*What you are asked to do:* Set the records down again exactly, apart from any pictures in them.

(Stored data)
>>>

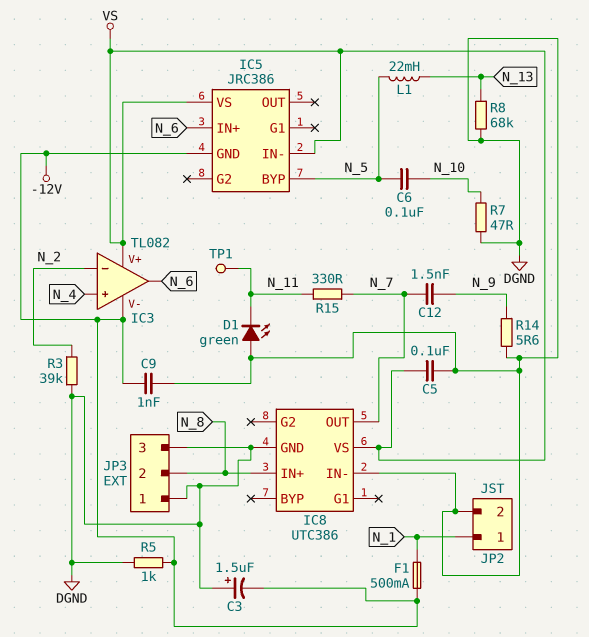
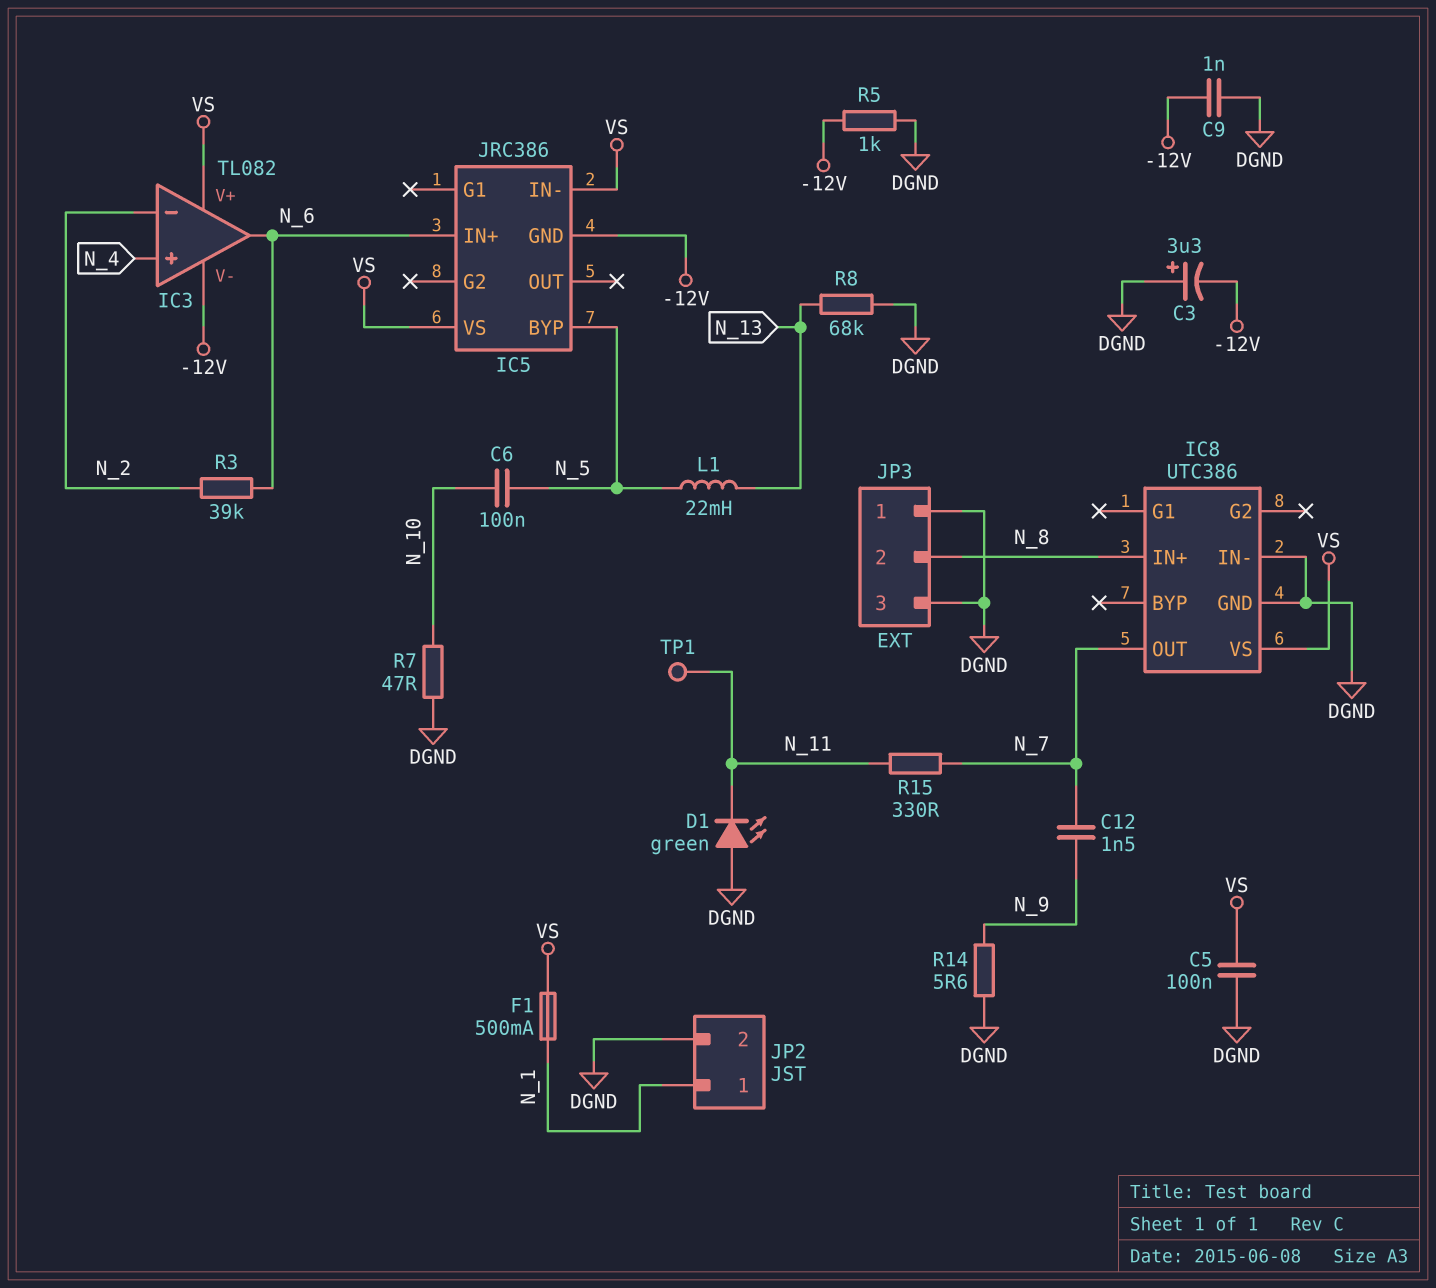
C3: 1.5uF (plus DGND, minus -12V) -> 3.3uF (plus DGND, minus -12V)
F1: 500mA (-12V, N_1) -> 500mA (N_1, VS)
R3: 39k (DGND, N_2) -> 39k (N_2, N_6)

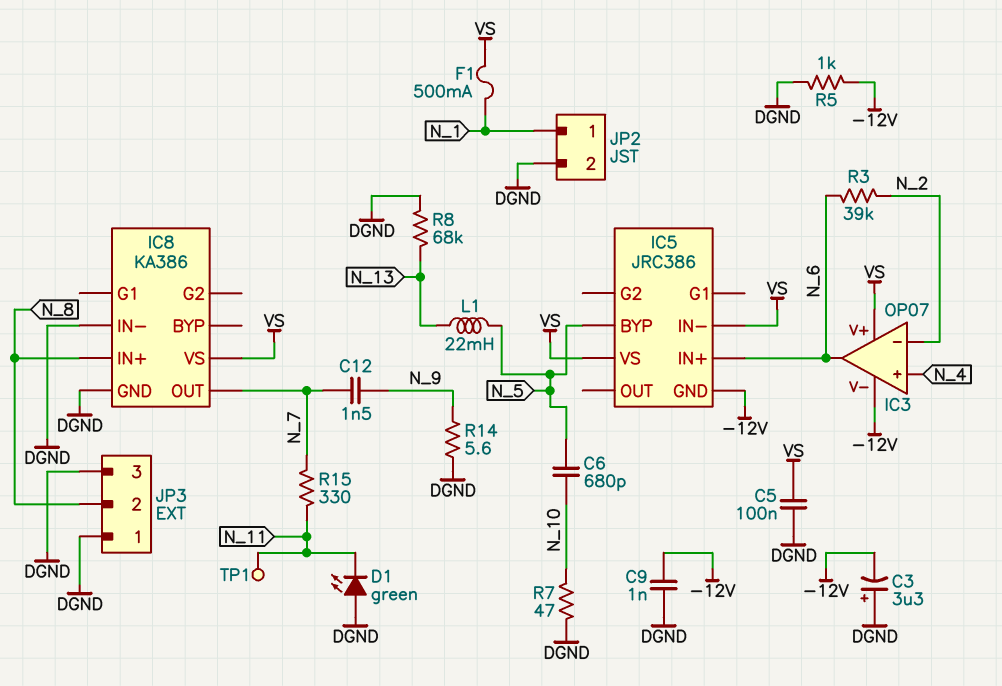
C6: 100nF (N_5, N_10) -> 680pF (N_5, N_10)
IC3: TL082 -> OP07
IC8: UTC386 -> KA386

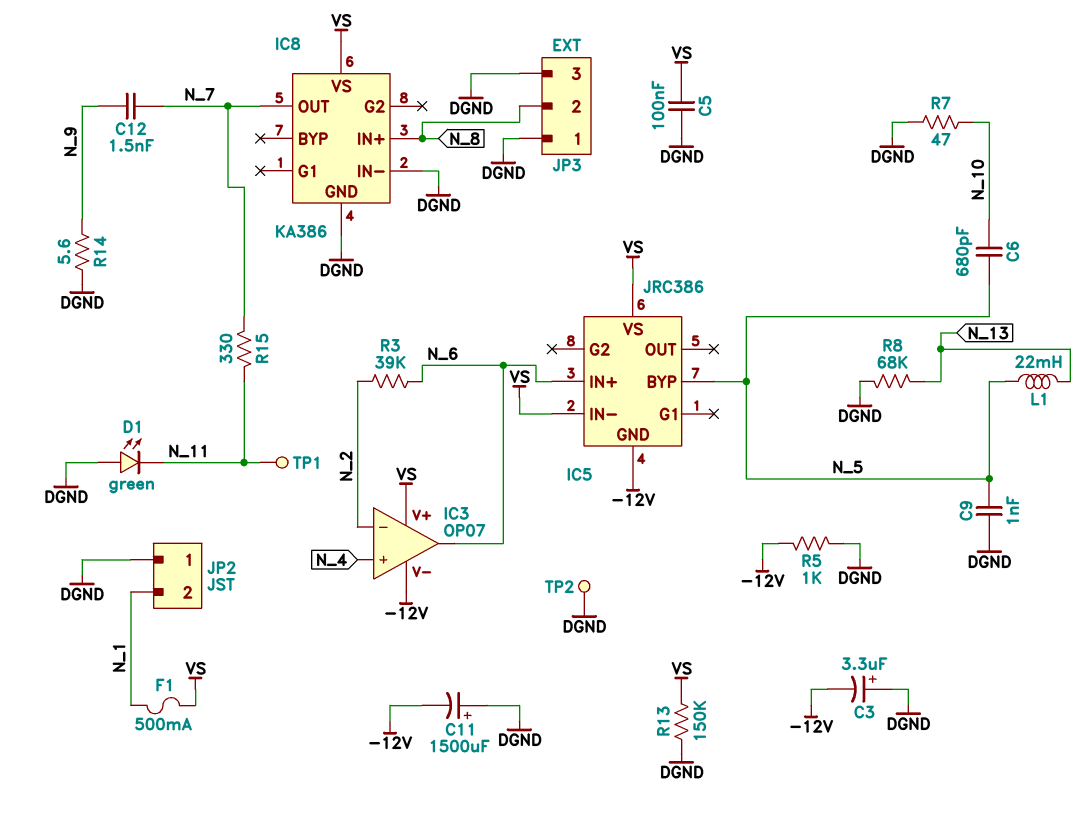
C9: 1nF (-12V, DGND) -> 1nF (DGND, N_5)
C11: none -> 1500uF (plus DGND, minus -12V)
JP2 pin 1: N_1 -> DGND
JP2 pin 2: DGND -> N_1
R13: none -> 150k (DGND, VS)
TP2: none -> test point (DGND)

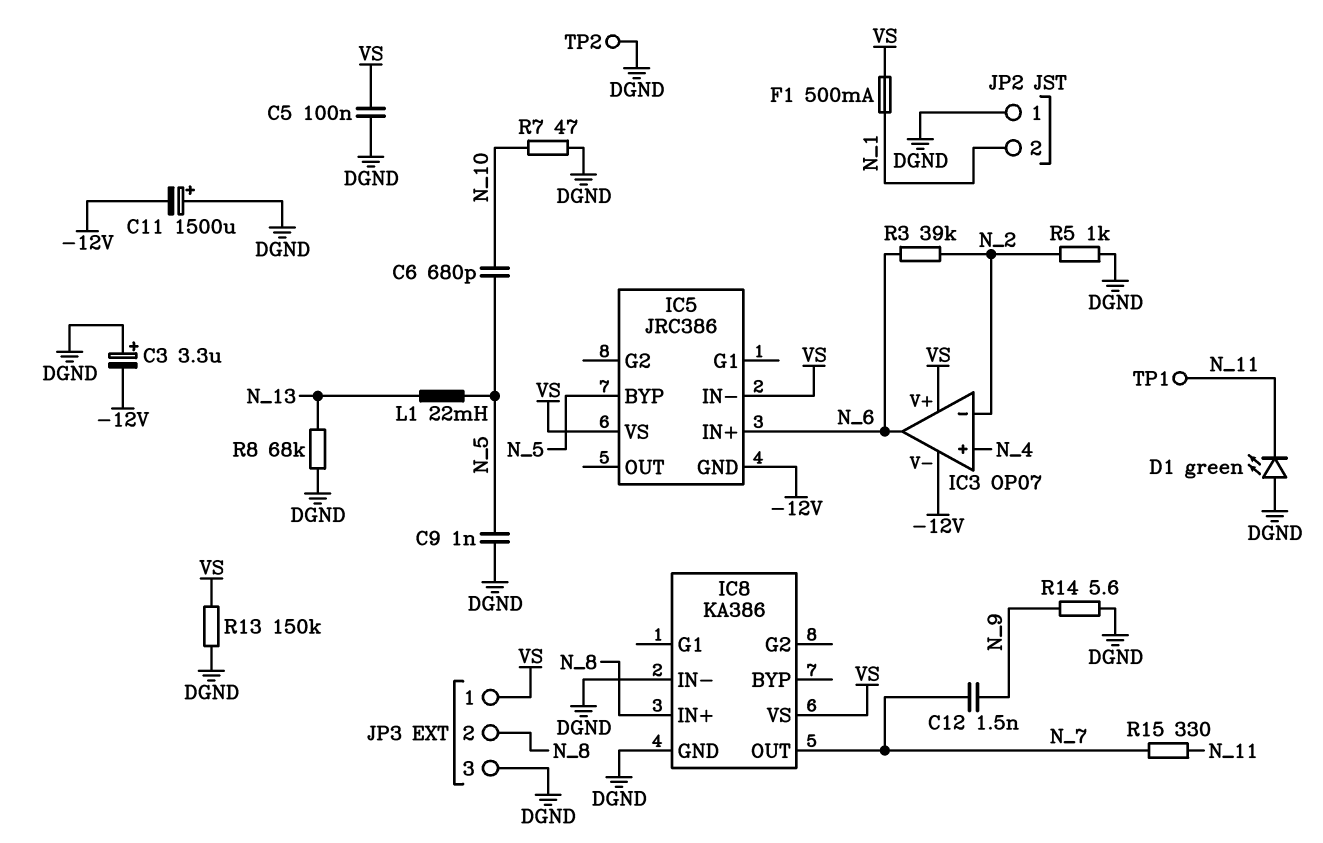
JP3 pin 1: DGND -> VS
R5: 1k (-12V, DGND) -> 1k (DGND, N_2)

<<<

*Completed exercise:*
C3: 1.5uF (plus DGND, minus -12V) -> 3.3uF (plus DGND, minus -12V)
F1: 500mA (-12V, N_1) -> 500mA (N_1, VS)
R3: 39k (DGND, N_2) -> 39k (N_2, N_6)

C6: 100nF (N_5, N_10) -> 680pF (N_5, N_10)
IC3: TL082 -> OP07
IC8: UTC386 -> KA386

C9: 1nF (-12V, DGND) -> 1nF (DGND, N_5)
C11: none -> 1500uF (plus DGND, minus -12V)
JP2 pin 1: N_1 -> DGND
JP2 pin 2: DGND -> N_1
R13: none -> 150k (DGND, VS)
TP2: none -> test point (DGND)

JP3 pin 1: DGND -> VS
R5: 1k (-12V, DGND) -> 1k (DGND, N_2)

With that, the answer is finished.